---------- Extracted records ----------

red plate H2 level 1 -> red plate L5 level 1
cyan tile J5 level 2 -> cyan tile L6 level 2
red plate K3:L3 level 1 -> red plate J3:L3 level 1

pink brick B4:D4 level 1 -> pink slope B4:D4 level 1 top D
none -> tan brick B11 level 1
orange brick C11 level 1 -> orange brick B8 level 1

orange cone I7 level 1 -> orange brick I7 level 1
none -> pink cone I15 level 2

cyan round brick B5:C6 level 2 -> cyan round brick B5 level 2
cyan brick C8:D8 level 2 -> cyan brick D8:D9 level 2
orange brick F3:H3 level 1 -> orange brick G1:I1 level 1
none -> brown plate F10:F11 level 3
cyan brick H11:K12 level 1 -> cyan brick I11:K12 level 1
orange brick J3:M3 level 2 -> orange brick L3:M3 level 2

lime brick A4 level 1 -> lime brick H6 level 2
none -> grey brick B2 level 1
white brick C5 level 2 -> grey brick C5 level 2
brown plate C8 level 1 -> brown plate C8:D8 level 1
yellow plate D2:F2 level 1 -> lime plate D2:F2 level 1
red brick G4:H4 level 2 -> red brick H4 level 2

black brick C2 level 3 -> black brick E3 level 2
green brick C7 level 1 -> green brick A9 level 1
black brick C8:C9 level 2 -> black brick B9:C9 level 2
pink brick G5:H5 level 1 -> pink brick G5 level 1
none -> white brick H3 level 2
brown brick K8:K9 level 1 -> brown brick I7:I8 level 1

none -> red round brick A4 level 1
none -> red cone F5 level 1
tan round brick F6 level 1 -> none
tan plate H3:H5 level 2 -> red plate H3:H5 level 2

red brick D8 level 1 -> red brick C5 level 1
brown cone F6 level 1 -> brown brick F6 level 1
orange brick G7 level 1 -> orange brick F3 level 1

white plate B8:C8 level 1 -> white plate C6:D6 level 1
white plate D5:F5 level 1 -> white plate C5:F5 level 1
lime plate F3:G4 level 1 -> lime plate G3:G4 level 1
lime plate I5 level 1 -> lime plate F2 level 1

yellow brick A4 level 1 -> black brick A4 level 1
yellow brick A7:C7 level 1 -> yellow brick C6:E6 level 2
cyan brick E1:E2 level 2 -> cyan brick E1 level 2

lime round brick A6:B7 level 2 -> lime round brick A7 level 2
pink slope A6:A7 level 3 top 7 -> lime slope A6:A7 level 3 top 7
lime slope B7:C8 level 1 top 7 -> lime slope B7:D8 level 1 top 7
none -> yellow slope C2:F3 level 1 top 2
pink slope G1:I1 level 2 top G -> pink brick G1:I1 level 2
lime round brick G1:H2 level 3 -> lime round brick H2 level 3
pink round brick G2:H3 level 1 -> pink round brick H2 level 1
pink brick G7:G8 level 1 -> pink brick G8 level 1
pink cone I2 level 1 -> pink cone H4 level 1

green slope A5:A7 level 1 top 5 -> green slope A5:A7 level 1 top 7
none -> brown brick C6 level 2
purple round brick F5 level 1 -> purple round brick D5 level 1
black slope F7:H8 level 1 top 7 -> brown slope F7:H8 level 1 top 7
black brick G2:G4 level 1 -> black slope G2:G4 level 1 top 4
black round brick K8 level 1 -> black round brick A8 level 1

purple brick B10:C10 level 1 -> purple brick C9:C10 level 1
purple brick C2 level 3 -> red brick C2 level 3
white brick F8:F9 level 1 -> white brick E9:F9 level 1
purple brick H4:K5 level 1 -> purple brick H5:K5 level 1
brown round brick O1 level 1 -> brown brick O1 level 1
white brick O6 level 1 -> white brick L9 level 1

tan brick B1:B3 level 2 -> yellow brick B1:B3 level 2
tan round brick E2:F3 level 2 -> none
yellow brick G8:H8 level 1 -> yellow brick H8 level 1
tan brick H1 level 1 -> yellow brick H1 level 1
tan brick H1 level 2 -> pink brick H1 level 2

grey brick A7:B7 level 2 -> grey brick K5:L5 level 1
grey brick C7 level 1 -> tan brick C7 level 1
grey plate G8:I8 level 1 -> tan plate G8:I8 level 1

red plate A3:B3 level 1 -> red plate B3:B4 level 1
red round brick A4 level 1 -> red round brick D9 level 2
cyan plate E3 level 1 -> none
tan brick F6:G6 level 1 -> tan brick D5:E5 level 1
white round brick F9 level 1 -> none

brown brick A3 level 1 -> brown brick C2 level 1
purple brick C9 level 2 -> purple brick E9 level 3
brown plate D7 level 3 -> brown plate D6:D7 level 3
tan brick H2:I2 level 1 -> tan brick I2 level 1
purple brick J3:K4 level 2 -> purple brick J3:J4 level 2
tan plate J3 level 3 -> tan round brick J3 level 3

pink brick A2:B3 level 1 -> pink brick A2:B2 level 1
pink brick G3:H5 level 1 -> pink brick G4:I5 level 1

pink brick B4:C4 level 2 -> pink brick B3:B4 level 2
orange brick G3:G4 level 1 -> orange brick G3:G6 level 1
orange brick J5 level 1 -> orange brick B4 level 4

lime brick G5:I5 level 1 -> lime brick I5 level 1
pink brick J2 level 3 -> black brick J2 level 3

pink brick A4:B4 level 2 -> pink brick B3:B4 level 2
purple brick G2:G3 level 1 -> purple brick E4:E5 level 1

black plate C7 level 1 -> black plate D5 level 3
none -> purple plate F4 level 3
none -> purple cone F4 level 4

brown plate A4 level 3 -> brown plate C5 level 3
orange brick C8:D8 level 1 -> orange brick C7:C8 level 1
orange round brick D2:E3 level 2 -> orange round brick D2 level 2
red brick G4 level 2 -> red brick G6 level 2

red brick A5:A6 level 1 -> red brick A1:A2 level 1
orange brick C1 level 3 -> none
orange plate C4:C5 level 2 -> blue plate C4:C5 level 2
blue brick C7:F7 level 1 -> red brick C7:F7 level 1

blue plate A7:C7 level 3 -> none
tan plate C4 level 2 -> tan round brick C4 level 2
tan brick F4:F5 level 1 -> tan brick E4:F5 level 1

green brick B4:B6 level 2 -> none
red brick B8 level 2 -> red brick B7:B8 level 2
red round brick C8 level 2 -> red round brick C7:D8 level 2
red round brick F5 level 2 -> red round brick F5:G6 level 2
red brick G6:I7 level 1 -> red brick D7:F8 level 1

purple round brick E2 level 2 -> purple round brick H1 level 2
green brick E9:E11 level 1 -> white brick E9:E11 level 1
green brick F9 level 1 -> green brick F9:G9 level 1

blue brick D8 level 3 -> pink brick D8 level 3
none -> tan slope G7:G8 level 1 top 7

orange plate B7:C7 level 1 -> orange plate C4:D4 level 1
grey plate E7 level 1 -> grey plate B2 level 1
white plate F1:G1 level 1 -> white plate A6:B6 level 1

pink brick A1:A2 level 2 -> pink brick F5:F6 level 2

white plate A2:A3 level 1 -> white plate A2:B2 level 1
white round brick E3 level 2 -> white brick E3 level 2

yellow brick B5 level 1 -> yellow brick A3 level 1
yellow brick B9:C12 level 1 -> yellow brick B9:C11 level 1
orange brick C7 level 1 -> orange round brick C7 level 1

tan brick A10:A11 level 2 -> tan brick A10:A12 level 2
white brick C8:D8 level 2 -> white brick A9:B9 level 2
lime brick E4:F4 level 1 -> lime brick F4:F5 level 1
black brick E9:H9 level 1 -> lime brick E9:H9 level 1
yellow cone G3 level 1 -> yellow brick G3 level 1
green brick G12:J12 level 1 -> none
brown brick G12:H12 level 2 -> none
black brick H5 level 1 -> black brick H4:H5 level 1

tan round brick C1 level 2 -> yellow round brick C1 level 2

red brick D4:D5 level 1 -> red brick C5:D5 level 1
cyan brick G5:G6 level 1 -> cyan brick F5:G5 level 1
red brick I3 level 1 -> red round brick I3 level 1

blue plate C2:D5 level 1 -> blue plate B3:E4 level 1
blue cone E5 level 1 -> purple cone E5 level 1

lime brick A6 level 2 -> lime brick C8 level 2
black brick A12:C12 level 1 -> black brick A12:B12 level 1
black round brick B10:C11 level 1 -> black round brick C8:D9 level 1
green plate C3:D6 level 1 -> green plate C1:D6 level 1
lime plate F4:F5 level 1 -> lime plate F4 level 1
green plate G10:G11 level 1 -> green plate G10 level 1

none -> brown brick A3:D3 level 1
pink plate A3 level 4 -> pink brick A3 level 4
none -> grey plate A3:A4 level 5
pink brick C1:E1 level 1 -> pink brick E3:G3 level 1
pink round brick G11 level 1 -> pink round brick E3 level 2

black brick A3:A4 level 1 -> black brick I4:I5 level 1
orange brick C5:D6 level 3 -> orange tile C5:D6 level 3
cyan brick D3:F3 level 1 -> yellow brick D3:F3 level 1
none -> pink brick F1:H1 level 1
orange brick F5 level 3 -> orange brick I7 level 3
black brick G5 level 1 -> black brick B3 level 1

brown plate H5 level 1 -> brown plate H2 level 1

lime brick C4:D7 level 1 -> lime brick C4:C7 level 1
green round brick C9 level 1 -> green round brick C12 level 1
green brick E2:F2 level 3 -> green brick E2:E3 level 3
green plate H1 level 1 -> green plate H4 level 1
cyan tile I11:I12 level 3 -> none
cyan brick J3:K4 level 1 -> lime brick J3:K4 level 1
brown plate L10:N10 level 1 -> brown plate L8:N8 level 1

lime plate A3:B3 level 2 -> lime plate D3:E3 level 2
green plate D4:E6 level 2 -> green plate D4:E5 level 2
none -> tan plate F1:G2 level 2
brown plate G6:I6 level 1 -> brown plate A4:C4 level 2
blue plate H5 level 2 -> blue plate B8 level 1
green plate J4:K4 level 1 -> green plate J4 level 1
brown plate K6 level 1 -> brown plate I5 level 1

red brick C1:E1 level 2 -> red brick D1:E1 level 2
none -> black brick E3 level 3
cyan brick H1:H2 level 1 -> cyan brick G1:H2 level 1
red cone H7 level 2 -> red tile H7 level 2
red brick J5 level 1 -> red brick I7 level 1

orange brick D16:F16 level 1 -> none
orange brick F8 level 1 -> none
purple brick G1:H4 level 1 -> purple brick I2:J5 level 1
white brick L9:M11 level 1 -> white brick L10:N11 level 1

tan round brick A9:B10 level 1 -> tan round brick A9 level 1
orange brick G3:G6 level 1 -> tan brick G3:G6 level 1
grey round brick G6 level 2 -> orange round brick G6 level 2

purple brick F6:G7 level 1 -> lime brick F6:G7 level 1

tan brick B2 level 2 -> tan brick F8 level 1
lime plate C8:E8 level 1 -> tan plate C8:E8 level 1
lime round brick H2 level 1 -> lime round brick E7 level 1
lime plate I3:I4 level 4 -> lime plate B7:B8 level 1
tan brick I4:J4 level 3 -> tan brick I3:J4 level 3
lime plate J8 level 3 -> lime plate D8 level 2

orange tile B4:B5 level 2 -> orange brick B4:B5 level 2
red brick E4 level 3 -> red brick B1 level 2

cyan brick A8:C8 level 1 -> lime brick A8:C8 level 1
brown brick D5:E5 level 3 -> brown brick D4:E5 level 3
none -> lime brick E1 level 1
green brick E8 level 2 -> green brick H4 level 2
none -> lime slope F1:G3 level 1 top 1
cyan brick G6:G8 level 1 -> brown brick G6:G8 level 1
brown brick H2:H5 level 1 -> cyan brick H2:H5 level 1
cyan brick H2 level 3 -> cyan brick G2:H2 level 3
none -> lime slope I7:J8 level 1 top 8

----------

Start at the first line of the entries and stop at the line that contains "tan plate H3:H5". Repeat every line in that span exactly, and nothing beyond it.

Response ::
red plate H2 level 1 -> red plate L5 level 1
cyan tile J5 level 2 -> cyan tile L6 level 2
red plate K3:L3 level 1 -> red plate J3:L3 level 1

pink brick B4:D4 level 1 -> pink slope B4:D4 level 1 top D
none -> tan brick B11 level 1
orange brick C11 level 1 -> orange brick B8 level 1

orange cone I7 level 1 -> orange brick I7 level 1
none -> pink cone I15 level 2

cyan round brick B5:C6 level 2 -> cyan round brick B5 level 2
cyan brick C8:D8 level 2 -> cyan brick D8:D9 level 2
orange brick F3:H3 level 1 -> orange brick G1:I1 level 1
none -> brown plate F10:F11 level 3
cyan brick H11:K12 level 1 -> cyan brick I11:K12 level 1
orange brick J3:M3 level 2 -> orange brick L3:M3 level 2

lime brick A4 level 1 -> lime brick H6 level 2
none -> grey brick B2 level 1
white brick C5 level 2 -> grey brick C5 level 2
brown plate C8 level 1 -> brown plate C8:D8 level 1
yellow plate D2:F2 level 1 -> lime plate D2:F2 level 1
red brick G4:H4 level 2 -> red brick H4 level 2

black brick C2 level 3 -> black brick E3 level 2
green brick C7 level 1 -> green brick A9 level 1
black brick C8:C9 level 2 -> black brick B9:C9 level 2
pink brick G5:H5 level 1 -> pink brick G5 level 1
none -> white brick H3 level 2
brown brick K8:K9 level 1 -> brown brick I7:I8 level 1

none -> red round brick A4 level 1
none -> red cone F5 level 1
tan round brick F6 level 1 -> none
tan plate H3:H5 level 2 -> red plate H3:H5 level 2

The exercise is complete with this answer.